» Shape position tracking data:
[Start of Attachment]
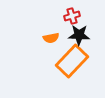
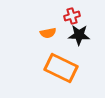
orange semicircle: moved 3 px left, 5 px up
orange rectangle: moved 11 px left, 7 px down; rotated 72 degrees clockwise
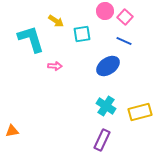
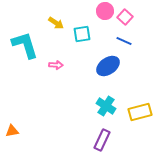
yellow arrow: moved 2 px down
cyan L-shape: moved 6 px left, 6 px down
pink arrow: moved 1 px right, 1 px up
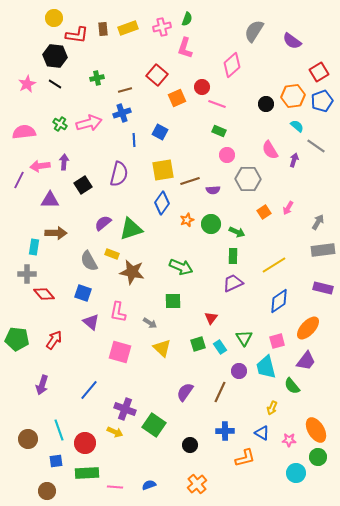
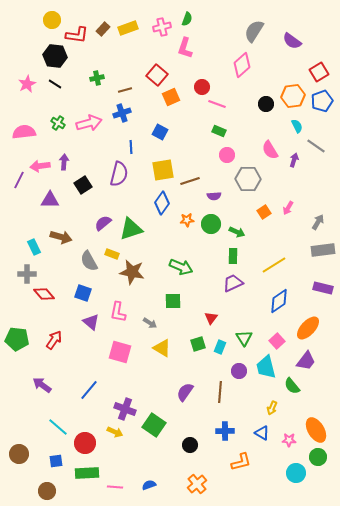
yellow circle at (54, 18): moved 2 px left, 2 px down
brown rectangle at (103, 29): rotated 48 degrees clockwise
pink diamond at (232, 65): moved 10 px right
orange square at (177, 98): moved 6 px left, 1 px up
green cross at (60, 124): moved 2 px left, 1 px up
cyan semicircle at (297, 126): rotated 24 degrees clockwise
blue line at (134, 140): moved 3 px left, 7 px down
purple semicircle at (213, 190): moved 1 px right, 6 px down
orange star at (187, 220): rotated 16 degrees clockwise
brown arrow at (56, 233): moved 5 px right, 4 px down; rotated 15 degrees clockwise
cyan rectangle at (34, 247): rotated 35 degrees counterclockwise
pink square at (277, 341): rotated 28 degrees counterclockwise
cyan rectangle at (220, 347): rotated 56 degrees clockwise
yellow triangle at (162, 348): rotated 12 degrees counterclockwise
purple arrow at (42, 385): rotated 108 degrees clockwise
brown line at (220, 392): rotated 20 degrees counterclockwise
cyan line at (59, 430): moved 1 px left, 3 px up; rotated 30 degrees counterclockwise
brown circle at (28, 439): moved 9 px left, 15 px down
orange L-shape at (245, 458): moved 4 px left, 4 px down
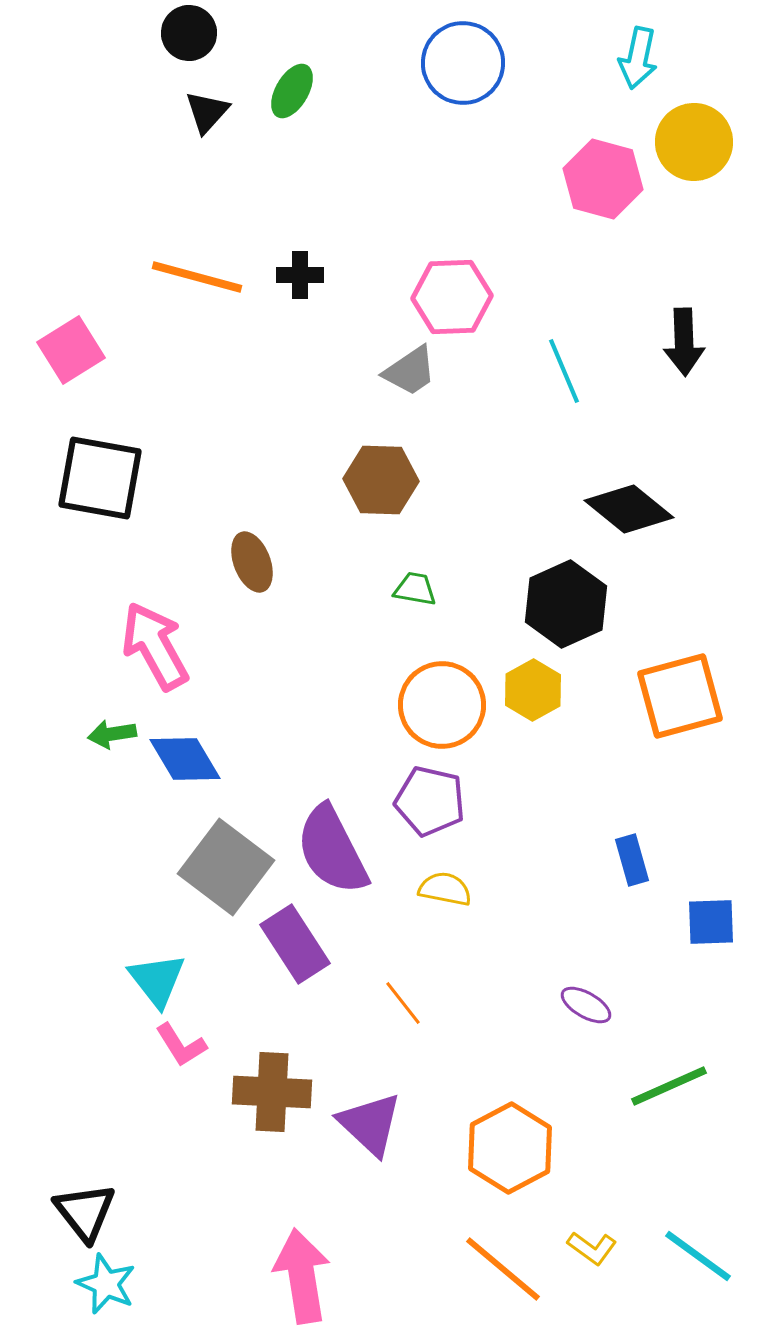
[End of Attachment]
» WHAT IS BEING ASKED: Repeat exactly the lines in the entries from the one containing "cyan line at" to the final line, inclusive, and nothing beyond them; skip pictures.

» THE ANSWER:
cyan line at (59, 430): moved 1 px left, 3 px up; rotated 30 degrees counterclockwise
brown circle at (28, 439): moved 9 px left, 15 px down
orange L-shape at (245, 458): moved 4 px left, 4 px down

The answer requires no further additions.